• Provided information:
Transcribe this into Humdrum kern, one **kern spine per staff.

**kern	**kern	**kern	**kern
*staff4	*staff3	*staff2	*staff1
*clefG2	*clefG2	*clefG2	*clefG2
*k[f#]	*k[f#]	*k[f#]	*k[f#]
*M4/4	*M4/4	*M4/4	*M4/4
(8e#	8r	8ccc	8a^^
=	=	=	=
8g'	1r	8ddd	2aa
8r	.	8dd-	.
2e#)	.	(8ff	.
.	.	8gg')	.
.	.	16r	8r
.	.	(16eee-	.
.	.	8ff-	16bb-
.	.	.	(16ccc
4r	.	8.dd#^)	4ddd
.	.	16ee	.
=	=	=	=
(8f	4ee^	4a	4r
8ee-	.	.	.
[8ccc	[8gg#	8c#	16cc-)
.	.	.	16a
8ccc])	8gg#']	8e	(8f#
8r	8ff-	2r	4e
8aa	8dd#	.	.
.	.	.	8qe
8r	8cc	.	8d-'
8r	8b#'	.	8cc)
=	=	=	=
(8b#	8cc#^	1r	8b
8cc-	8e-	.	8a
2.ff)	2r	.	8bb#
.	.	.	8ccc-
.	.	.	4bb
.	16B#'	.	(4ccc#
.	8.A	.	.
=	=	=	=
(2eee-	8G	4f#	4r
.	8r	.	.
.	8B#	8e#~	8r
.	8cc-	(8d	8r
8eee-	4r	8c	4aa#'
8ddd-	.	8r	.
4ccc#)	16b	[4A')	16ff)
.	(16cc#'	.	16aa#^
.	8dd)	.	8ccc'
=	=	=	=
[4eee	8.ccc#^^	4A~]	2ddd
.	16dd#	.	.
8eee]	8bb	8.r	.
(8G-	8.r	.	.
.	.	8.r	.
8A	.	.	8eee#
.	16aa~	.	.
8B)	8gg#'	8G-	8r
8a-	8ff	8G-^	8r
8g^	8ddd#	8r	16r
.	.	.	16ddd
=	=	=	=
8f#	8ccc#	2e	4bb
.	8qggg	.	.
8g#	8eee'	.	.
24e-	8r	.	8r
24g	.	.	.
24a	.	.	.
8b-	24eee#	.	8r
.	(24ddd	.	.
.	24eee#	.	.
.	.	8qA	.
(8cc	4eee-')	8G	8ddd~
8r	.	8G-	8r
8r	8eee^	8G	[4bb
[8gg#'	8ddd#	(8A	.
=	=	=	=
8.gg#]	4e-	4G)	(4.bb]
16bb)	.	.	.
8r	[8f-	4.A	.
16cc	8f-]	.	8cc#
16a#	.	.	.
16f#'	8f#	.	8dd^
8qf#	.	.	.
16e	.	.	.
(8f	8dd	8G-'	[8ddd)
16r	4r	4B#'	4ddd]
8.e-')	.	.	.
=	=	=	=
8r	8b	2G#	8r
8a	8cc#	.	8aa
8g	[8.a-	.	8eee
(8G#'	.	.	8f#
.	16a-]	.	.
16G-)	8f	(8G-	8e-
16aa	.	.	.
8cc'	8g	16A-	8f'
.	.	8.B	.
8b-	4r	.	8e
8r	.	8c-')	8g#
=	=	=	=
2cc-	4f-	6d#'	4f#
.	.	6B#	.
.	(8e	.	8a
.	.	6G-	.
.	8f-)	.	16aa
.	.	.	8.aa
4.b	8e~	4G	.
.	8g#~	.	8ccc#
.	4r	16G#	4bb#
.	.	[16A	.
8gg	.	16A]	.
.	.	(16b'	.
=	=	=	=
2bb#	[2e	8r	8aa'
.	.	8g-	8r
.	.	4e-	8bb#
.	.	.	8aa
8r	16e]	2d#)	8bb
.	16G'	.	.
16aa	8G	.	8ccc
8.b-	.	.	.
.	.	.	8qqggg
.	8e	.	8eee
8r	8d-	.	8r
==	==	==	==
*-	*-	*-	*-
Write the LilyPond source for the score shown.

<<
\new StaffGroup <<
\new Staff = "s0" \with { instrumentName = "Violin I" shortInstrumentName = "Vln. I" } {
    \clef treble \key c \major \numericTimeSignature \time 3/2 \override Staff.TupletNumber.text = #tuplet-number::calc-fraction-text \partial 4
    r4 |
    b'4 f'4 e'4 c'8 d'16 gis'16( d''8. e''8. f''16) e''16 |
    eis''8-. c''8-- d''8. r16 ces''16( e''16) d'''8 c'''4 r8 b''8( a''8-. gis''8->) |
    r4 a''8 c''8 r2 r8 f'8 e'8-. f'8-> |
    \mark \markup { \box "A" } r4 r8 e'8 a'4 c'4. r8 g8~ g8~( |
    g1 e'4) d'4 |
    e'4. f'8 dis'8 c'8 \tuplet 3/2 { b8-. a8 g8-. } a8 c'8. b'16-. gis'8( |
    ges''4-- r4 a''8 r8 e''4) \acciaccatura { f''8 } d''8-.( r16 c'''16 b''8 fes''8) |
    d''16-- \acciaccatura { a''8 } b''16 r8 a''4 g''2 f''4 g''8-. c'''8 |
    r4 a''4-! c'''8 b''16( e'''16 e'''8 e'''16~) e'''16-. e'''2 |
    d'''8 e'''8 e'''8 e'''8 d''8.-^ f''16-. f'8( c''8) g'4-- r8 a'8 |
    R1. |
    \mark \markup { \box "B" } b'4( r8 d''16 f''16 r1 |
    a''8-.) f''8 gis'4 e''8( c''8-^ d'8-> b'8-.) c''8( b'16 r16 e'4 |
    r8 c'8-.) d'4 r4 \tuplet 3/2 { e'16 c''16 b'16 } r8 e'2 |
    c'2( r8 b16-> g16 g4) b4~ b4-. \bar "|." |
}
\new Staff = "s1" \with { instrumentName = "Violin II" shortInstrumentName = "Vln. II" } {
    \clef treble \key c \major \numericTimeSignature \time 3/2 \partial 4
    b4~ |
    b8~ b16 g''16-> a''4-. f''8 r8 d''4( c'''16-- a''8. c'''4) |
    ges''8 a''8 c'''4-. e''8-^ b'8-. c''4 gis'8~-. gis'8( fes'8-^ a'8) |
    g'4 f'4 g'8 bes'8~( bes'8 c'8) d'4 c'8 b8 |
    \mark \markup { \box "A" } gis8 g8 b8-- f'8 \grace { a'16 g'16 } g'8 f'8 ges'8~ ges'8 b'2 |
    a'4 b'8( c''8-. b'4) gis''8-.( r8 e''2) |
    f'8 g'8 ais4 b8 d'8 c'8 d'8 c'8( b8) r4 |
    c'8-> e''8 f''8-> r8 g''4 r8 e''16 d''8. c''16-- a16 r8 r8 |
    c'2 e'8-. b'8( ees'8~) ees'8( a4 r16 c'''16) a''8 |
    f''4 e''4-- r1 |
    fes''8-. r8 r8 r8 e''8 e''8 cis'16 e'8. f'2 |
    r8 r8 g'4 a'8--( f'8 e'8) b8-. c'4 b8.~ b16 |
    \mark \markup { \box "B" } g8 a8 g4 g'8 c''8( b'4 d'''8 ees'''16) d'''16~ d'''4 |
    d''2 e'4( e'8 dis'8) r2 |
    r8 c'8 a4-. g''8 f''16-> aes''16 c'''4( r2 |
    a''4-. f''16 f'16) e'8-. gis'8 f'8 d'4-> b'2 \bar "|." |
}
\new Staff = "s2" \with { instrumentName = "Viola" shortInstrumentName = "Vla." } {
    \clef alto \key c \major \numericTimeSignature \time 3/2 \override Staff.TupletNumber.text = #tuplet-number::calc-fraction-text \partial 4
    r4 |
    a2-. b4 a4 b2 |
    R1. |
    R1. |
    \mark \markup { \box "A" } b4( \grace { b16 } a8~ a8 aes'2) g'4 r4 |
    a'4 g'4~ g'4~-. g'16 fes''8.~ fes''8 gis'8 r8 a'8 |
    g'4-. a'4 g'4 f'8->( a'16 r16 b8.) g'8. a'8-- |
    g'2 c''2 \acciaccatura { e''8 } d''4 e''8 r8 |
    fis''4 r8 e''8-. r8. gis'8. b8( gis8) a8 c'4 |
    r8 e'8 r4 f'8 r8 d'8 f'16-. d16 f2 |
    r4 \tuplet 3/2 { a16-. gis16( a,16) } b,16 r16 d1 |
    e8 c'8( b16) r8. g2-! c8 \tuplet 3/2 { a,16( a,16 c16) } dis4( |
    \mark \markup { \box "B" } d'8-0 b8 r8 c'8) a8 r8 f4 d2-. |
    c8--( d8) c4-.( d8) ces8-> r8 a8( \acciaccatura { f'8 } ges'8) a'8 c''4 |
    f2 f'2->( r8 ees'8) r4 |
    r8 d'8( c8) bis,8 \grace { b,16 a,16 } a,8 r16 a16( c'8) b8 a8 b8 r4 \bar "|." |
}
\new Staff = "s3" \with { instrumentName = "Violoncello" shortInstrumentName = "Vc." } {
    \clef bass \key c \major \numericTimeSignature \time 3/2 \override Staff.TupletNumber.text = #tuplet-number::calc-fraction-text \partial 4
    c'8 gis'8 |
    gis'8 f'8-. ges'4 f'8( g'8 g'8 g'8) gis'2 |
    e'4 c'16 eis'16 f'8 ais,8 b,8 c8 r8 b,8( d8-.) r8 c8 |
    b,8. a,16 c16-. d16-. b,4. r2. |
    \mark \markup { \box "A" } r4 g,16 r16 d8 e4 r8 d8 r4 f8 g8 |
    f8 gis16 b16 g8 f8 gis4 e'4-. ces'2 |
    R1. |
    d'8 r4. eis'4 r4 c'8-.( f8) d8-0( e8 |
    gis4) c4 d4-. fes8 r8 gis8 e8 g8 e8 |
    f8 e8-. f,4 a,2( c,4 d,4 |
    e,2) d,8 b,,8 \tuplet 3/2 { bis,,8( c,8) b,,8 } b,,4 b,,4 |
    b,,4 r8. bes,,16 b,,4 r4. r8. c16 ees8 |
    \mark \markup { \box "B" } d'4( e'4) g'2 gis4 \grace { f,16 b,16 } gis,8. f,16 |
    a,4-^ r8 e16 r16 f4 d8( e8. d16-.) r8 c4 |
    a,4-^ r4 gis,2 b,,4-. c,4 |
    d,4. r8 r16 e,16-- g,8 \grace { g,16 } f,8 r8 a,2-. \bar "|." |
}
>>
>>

• Task goal: Report every line of the material above that contains the string "acciaccatura". Case counts.

• Result:
    ges''4-- r4 a''8 r8 e''4) \acciaccatura { f''8 } d''8-.( r16 c'''16 b''8 fes''8) |
    d''16-- \acciaccatura { a''8 } b''16 r8 a''4 g''2 f''4 g''8-. c'''8 |
    g'2 c''2 \acciaccatura { e''8 } d''4 e''8 r8 |
    c8--( d8) c4-.( d8) ces8-> r8 a8( \acciaccatura { f'8 } ges'8) a'8 c''4 |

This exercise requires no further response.